Extracted data entries

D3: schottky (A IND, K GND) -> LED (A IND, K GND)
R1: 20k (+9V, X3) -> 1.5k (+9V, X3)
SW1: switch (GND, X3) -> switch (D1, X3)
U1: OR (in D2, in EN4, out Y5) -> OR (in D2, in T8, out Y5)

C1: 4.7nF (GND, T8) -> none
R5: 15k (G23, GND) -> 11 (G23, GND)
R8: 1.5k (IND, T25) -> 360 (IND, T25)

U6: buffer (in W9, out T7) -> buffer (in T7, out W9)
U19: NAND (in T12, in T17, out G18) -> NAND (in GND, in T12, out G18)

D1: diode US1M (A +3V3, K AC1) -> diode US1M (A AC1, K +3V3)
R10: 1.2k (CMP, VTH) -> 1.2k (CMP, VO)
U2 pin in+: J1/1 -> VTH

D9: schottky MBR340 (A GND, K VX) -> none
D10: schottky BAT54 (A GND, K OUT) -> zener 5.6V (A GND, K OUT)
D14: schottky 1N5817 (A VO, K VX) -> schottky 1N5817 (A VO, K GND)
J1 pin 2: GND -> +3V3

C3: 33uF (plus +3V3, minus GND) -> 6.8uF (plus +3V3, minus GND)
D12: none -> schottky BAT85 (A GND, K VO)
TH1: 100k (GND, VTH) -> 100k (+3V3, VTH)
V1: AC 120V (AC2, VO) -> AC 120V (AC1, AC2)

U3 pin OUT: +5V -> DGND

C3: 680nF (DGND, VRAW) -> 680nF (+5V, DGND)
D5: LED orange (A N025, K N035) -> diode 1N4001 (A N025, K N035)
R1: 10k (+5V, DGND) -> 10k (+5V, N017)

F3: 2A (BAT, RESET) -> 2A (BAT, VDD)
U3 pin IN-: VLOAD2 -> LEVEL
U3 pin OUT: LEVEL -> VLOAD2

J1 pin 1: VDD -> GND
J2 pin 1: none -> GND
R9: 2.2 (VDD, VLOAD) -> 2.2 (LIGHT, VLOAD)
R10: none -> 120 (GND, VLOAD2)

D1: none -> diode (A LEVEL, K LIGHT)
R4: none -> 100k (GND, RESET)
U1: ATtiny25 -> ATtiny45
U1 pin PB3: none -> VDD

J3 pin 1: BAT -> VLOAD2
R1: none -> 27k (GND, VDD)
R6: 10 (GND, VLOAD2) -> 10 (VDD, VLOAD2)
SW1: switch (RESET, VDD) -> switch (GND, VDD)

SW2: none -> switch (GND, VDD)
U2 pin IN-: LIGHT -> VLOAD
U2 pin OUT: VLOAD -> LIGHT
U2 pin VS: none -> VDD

*EXERCISE*
Each entry above must be retyped exactly.

*ANSWER FOR THE TASK*
D3: schottky (A IND, K GND) -> LED (A IND, K GND)
R1: 20k (+9V, X3) -> 1.5k (+9V, X3)
SW1: switch (GND, X3) -> switch (D1, X3)
U1: OR (in D2, in EN4, out Y5) -> OR (in D2, in T8, out Y5)

C1: 4.7nF (GND, T8) -> none
R5: 15k (G23, GND) -> 11 (G23, GND)
R8: 1.5k (IND, T25) -> 360 (IND, T25)

U6: buffer (in W9, out T7) -> buffer (in T7, out W9)
U19: NAND (in T12, in T17, out G18) -> NAND (in GND, in T12, out G18)

D1: diode US1M (A +3V3, K AC1) -> diode US1M (A AC1, K +3V3)
R10: 1.2k (CMP, VTH) -> 1.2k (CMP, VO)
U2 pin in+: J1/1 -> VTH

D9: schottky MBR340 (A GND, K VX) -> none
D10: schottky BAT54 (A GND, K OUT) -> zener 5.6V (A GND, K OUT)
D14: schottky 1N5817 (A VO, K VX) -> schottky 1N5817 (A VO, K GND)
J1 pin 2: GND -> +3V3

C3: 33uF (plus +3V3, minus GND) -> 6.8uF (plus +3V3, minus GND)
D12: none -> schottky BAT85 (A GND, K VO)
TH1: 100k (GND, VTH) -> 100k (+3V3, VTH)
V1: AC 120V (AC2, VO) -> AC 120V (AC1, AC2)

U3 pin OUT: +5V -> DGND

C3: 680nF (DGND, VRAW) -> 680nF (+5V, DGND)
D5: LED orange (A N025, K N035) -> diode 1N4001 (A N025, K N035)
R1: 10k (+5V, DGND) -> 10k (+5V, N017)

F3: 2A (BAT, RESET) -> 2A (BAT, VDD)
U3 pin IN-: VLOAD2 -> LEVEL
U3 pin OUT: LEVEL -> VLOAD2

J1 pin 1: VDD -> GND
J2 pin 1: none -> GND
R9: 2.2 (VDD, VLOAD) -> 2.2 (LIGHT, VLOAD)
R10: none -> 120 (GND, VLOAD2)

D1: none -> diode (A LEVEL, K LIGHT)
R4: none -> 100k (GND, RESET)
U1: ATtiny25 -> ATtiny45
U1 pin PB3: none -> VDD

J3 pin 1: BAT -> VLOAD2
R1: none -> 27k (GND, VDD)
R6: 10 (GND, VLOAD2) -> 10 (VDD, VLOAD2)
SW1: switch (RESET, VDD) -> switch (GND, VDD)

SW2: none -> switch (GND, VDD)
U2 pin IN-: LIGHT -> VLOAD
U2 pin OUT: VLOAD -> LIGHT
U2 pin VS: none -> VDD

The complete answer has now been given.